Material provided:

╔══

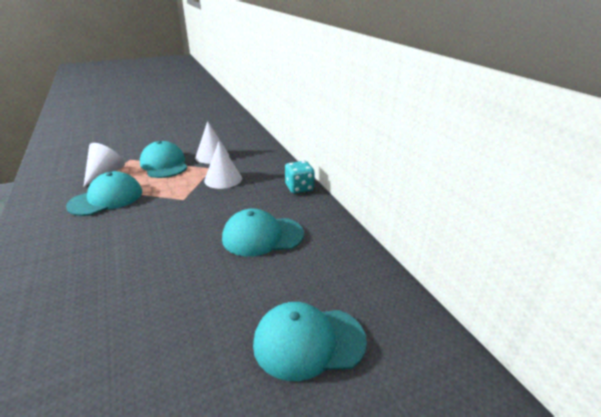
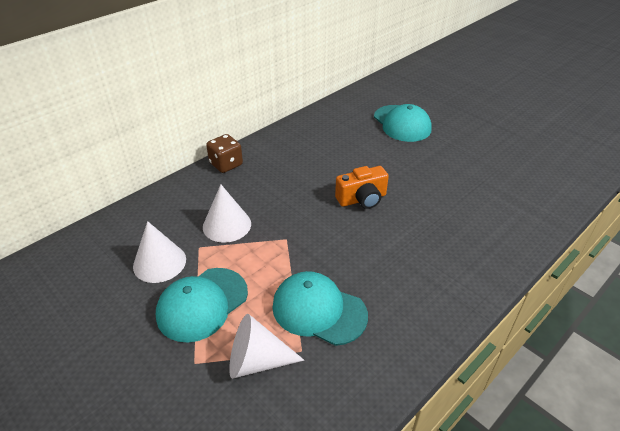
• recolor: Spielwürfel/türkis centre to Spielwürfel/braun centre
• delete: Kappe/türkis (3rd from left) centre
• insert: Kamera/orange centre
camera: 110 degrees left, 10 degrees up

╚══

Look for the word "left" in every line of the listing and copy the lines that have it.

• delete: Kappe/türkis (3rd from left) centre
camera: 110 degrees left, 10 degrees up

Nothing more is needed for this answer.